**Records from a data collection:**
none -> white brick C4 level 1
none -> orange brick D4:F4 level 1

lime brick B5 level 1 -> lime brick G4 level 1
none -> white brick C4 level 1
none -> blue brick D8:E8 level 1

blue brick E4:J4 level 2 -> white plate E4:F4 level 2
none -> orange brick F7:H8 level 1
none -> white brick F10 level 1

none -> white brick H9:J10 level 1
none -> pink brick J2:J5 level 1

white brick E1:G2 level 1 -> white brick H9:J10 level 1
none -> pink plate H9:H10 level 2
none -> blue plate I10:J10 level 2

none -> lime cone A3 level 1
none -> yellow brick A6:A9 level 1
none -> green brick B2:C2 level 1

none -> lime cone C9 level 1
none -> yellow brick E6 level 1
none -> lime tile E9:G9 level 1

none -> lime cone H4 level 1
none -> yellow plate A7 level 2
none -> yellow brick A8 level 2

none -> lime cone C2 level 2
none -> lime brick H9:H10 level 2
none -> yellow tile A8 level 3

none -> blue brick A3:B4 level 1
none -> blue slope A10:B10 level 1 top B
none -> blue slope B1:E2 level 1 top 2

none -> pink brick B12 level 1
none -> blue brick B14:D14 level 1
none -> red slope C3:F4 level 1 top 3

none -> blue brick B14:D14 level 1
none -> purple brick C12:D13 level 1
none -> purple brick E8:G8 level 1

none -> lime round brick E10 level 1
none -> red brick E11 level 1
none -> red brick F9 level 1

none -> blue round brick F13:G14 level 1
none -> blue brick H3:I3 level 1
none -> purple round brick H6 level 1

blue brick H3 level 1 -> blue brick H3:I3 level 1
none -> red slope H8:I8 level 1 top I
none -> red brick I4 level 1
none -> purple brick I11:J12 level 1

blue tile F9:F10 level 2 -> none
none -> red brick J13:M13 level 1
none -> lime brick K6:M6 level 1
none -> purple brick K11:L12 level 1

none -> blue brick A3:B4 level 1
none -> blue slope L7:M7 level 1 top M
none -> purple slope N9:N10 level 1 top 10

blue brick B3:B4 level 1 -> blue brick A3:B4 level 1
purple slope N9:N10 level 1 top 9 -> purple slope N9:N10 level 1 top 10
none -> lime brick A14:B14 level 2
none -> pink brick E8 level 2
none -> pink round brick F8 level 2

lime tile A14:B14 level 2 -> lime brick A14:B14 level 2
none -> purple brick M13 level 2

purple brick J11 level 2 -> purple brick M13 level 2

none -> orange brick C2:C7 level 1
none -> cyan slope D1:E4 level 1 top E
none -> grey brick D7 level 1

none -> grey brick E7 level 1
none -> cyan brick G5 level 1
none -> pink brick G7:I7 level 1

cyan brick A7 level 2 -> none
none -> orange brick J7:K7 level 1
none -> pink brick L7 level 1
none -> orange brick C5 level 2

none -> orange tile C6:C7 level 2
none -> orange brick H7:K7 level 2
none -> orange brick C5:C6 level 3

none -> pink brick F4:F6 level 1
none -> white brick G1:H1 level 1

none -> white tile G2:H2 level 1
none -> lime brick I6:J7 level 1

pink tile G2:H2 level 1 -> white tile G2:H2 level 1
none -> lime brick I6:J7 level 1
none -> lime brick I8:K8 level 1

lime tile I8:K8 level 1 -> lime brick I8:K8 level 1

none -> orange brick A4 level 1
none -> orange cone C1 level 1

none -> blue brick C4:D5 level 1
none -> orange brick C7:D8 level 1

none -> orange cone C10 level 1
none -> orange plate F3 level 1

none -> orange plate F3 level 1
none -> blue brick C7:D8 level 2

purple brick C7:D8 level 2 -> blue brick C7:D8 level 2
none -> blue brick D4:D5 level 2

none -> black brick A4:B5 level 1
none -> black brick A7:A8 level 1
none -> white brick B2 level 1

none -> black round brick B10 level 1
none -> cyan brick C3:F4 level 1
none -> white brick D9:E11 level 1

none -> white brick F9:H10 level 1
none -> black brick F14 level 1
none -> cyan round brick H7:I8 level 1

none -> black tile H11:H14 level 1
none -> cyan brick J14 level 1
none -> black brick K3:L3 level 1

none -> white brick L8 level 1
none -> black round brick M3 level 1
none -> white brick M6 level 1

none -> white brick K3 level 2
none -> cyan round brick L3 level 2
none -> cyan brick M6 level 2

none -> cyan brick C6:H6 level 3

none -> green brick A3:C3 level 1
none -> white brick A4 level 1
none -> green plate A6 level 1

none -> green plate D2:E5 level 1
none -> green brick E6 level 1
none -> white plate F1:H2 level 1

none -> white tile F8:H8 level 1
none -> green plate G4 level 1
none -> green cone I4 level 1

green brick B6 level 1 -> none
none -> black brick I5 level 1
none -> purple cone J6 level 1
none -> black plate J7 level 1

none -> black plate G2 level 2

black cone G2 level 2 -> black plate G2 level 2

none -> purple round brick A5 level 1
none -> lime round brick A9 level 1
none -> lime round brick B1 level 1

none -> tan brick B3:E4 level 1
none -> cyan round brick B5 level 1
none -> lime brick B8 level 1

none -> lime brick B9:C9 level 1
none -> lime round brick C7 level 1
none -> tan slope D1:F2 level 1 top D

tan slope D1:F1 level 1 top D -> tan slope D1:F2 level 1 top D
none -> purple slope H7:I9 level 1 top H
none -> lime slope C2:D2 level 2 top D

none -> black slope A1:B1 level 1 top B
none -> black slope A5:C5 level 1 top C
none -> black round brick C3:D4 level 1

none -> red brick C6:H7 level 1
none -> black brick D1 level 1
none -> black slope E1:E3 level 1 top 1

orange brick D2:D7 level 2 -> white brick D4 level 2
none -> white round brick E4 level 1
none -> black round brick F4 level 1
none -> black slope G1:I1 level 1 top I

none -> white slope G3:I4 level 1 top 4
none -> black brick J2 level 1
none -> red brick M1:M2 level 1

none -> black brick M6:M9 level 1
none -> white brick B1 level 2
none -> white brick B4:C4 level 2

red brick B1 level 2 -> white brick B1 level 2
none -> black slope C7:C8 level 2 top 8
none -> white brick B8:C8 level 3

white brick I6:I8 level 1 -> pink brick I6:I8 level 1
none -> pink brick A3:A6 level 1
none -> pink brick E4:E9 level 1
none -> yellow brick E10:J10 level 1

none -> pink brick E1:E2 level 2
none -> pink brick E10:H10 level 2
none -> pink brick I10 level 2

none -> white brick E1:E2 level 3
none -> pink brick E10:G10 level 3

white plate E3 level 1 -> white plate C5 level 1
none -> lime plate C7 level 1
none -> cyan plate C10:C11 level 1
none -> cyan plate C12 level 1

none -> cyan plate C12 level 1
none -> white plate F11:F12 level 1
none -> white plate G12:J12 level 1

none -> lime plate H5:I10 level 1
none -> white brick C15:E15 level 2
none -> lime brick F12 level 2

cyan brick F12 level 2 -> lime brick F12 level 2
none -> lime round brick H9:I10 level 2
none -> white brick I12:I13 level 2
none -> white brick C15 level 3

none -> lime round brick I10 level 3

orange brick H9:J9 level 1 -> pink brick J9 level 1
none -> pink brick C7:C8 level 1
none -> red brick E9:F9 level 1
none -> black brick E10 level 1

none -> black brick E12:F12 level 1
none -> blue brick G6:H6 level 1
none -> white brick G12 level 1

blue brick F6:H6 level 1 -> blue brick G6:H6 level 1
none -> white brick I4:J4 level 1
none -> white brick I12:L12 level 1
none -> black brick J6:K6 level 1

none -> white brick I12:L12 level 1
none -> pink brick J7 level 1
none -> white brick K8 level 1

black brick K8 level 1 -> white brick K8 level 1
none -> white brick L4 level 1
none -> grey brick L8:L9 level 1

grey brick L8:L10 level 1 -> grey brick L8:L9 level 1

**WHAT TO PRODUCE:** Please report every line among the entries that includes "cone".

**PROBLEM SOLUTION:**
none -> lime cone A3 level 1
none -> lime cone C9 level 1
none -> lime cone H4 level 1
none -> lime cone C2 level 2
none -> orange cone C1 level 1
none -> orange cone C10 level 1
none -> green cone I4 level 1
none -> purple cone J6 level 1
black cone G2 level 2 -> black plate G2 level 2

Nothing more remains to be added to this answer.